— Records provided —
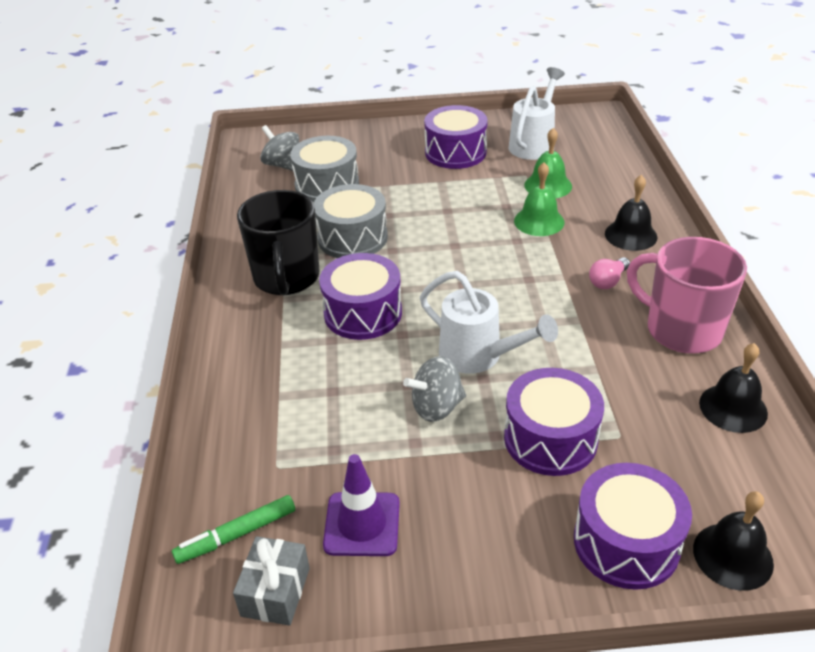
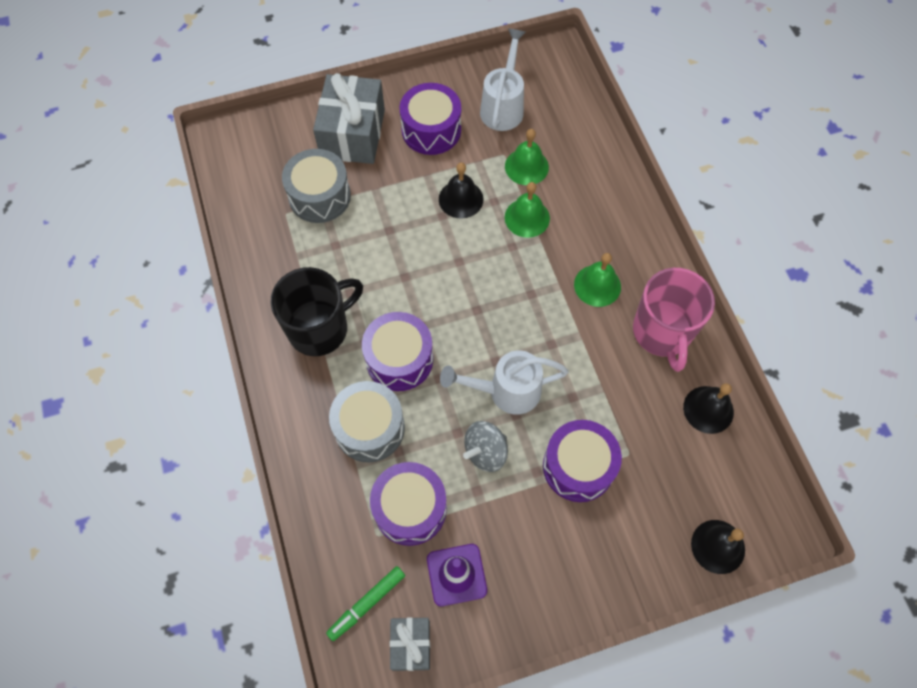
camera: 15 degrees left, 25 degrees up
(282, 165) = (267, 173): grey spinning top -> none
(286, 278) = (320, 328): black mug -> black mug turned 105 degrees counterclockwise
(352, 238) = (364, 266): grey drum -> grey drum (369, 428)
(376, 148) = (353, 133): none -> grey gift
(478, 356) = (507, 391): white watering can -> white watering can turned 150 degrees clockwise
(608, 281) = (597, 285): pink light bulb -> green bell
(626, 542) = (645, 550): purple drum -> purple drum (410, 508)
(631, 235) = (609, 223): black bell -> black bell (461, 199)
(681, 330) = (662, 333): pink mug -> pink mug turned 120 degrees counterclockwise

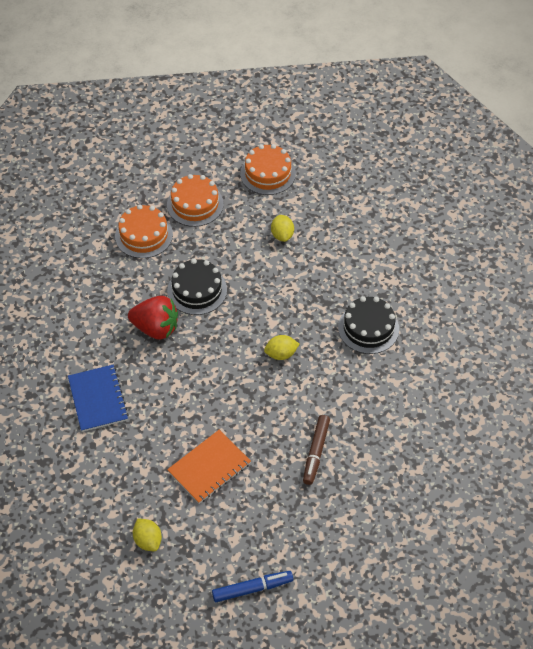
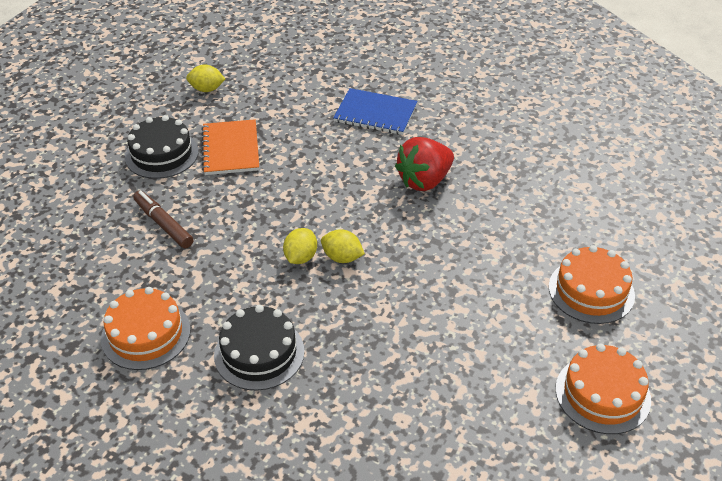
camera: 125 degrees right, 10 degrees down
(144, 235) = (569, 225): orange cake -> orange cake (146, 334)
(197, 290) = (449, 232): black cake -> black cake (161, 154)
(252, 588) = (96, 125): blue marker -> none
(282, 235) = (475, 349): yellow lemon -> yellow lemon (342, 257)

— Problem description —
In the entries above, find each line with "counterclockwise" and copy it.

— Task output —
(286, 278) = (320, 328): black mug -> black mug turned 105 degrees counterclockwise
(681, 330) = (662, 333): pink mug -> pink mug turned 120 degrees counterclockwise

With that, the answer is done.